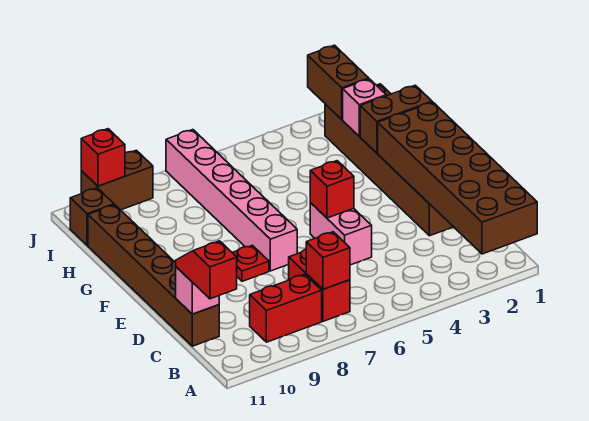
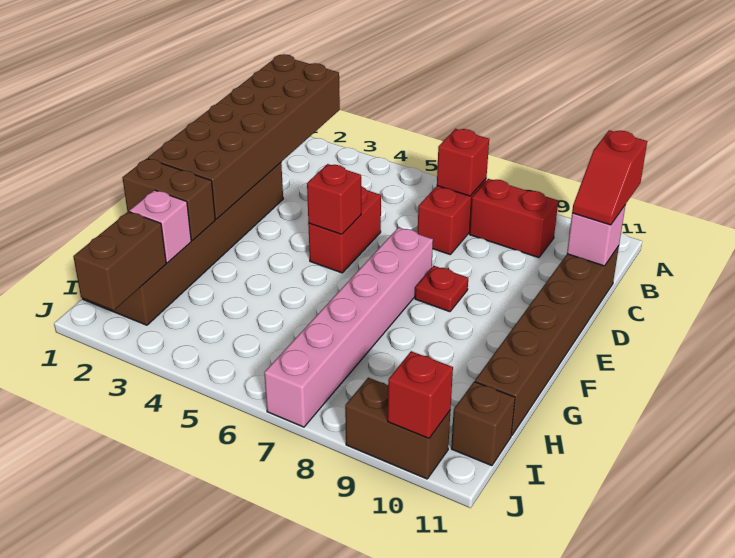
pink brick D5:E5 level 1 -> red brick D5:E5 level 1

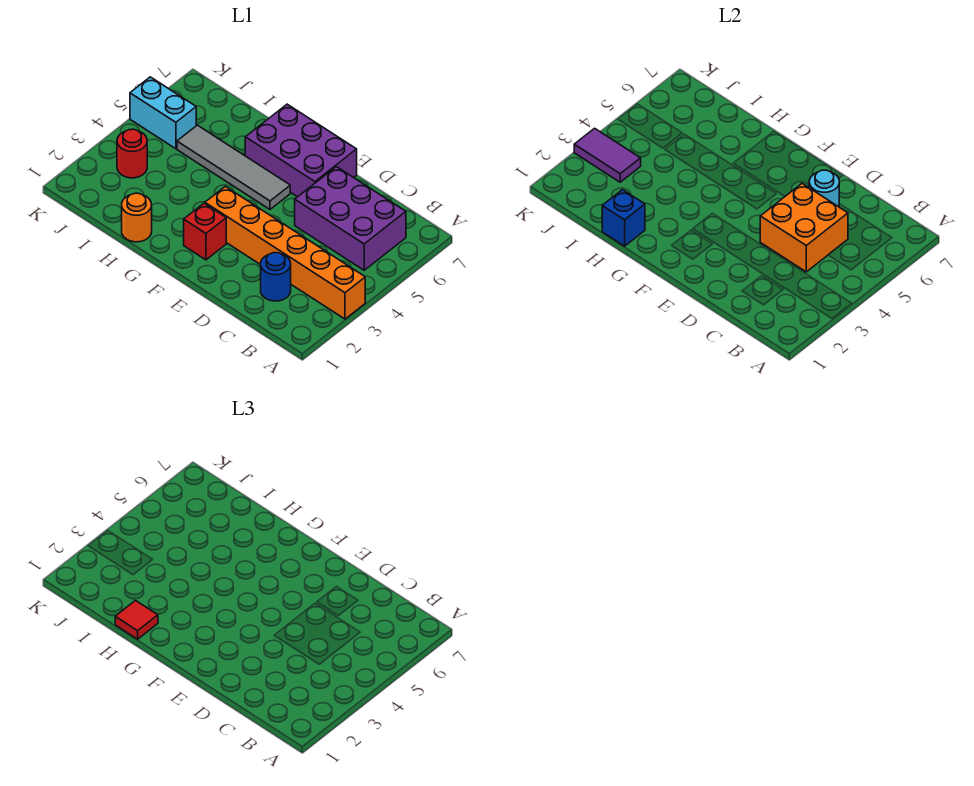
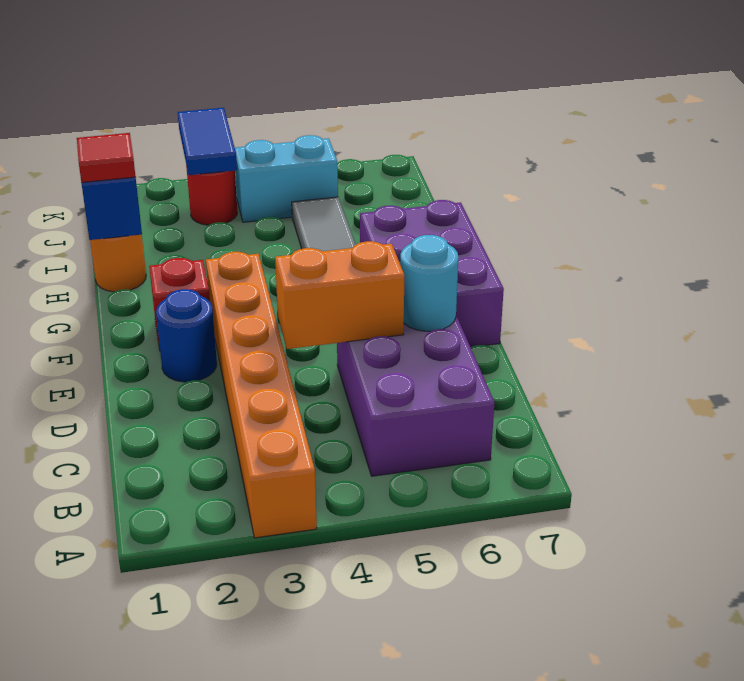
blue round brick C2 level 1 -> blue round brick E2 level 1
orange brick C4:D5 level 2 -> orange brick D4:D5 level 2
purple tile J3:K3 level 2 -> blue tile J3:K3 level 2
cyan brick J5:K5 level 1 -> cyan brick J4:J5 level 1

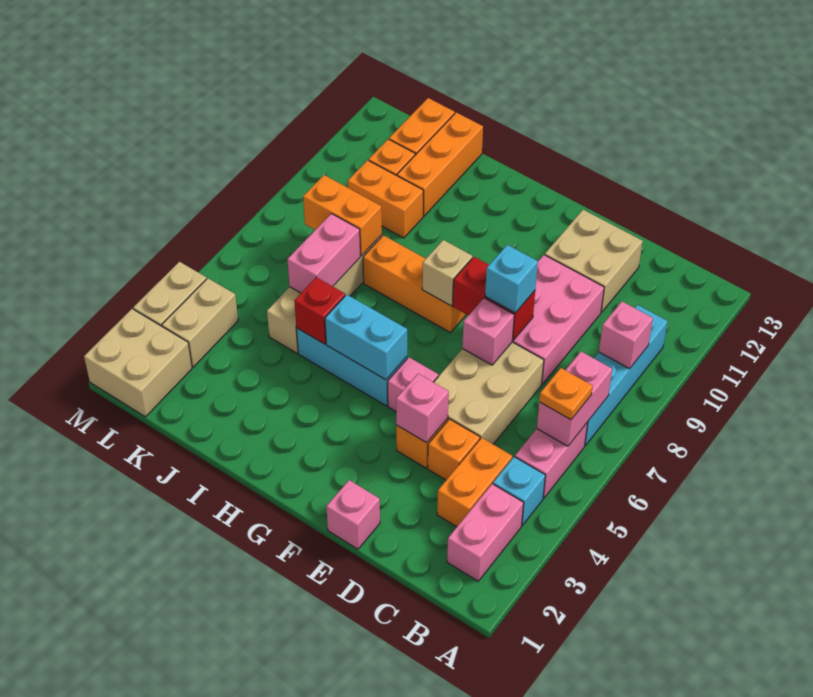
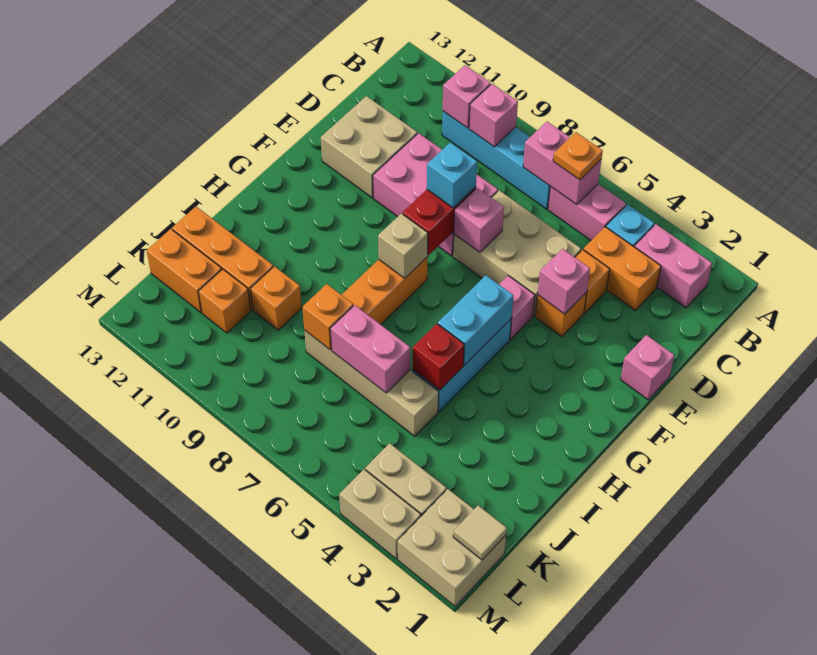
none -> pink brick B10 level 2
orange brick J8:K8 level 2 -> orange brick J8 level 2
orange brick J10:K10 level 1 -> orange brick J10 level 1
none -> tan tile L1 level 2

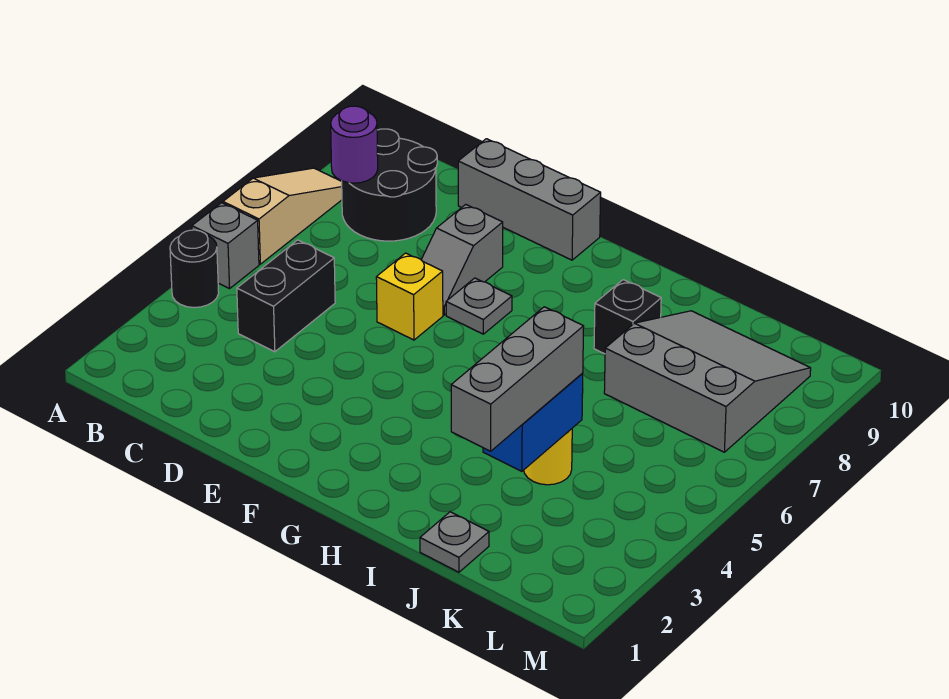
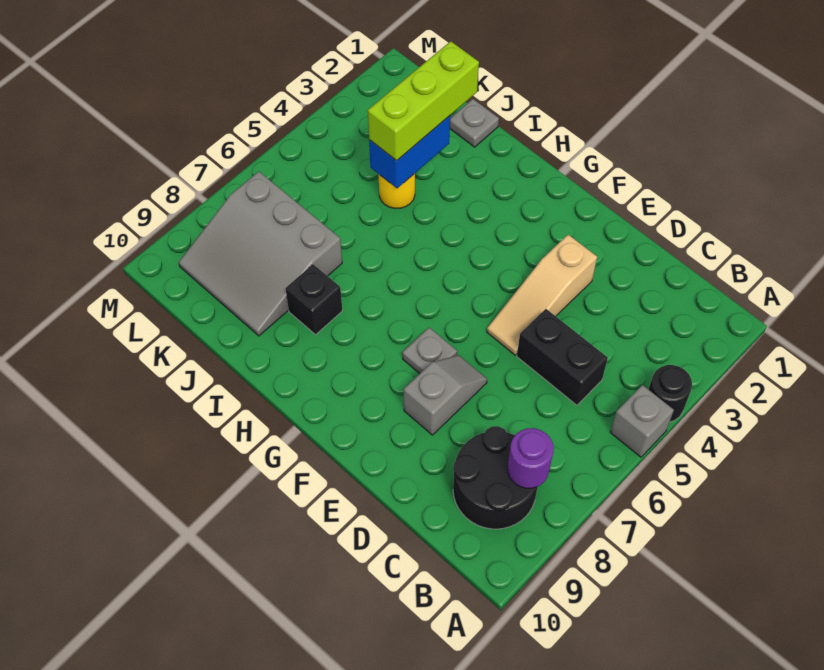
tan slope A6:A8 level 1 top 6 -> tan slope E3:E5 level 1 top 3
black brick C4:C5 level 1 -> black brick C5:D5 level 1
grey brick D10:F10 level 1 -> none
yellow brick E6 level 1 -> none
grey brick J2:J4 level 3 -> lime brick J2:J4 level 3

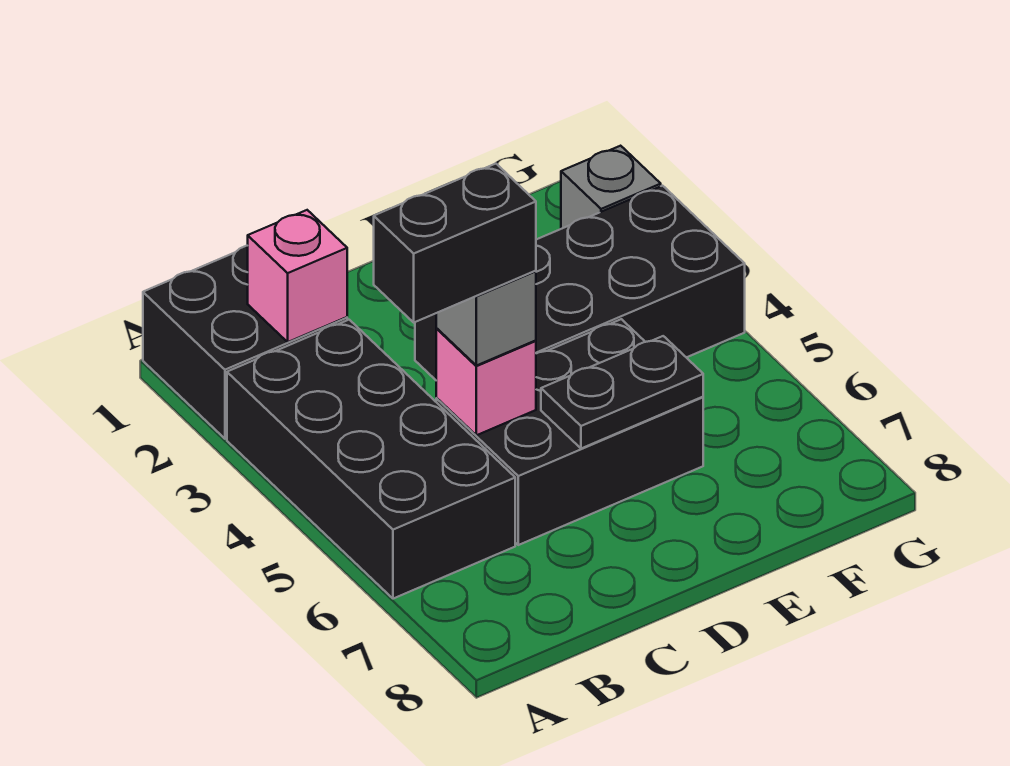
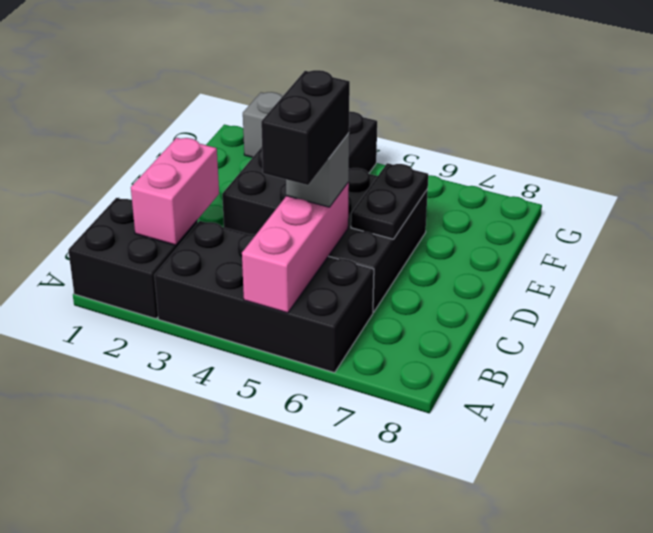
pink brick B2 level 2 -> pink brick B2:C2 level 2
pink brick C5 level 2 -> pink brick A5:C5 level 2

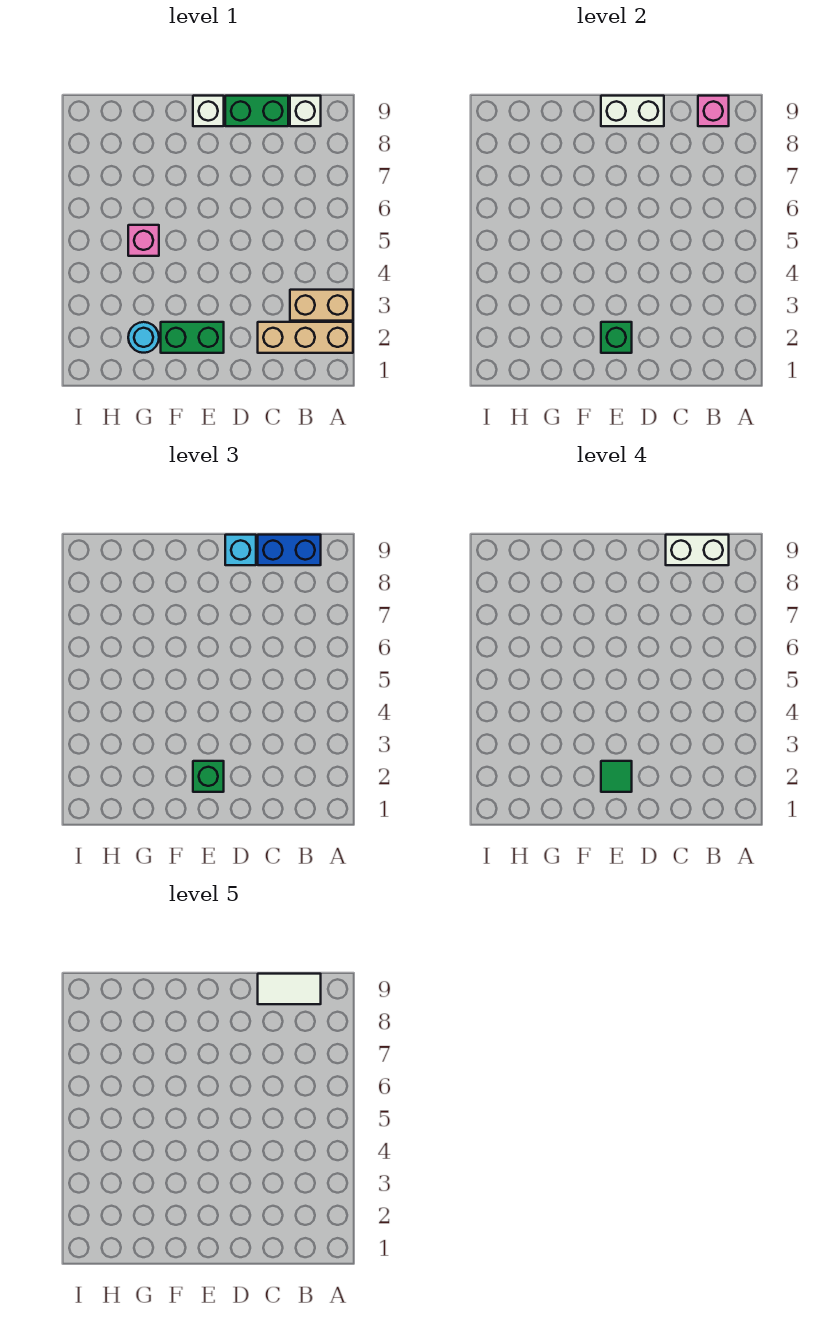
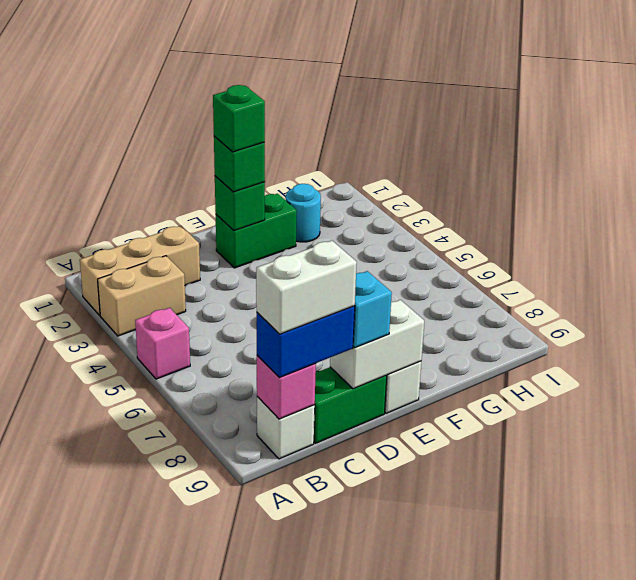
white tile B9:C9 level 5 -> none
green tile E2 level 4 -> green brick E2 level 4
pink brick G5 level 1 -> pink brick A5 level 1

= = = = =

[Goal of the exercise] Within the records above, work out on how many lines the string "none" appears, and give only that number.

[Answer to this exercise] 5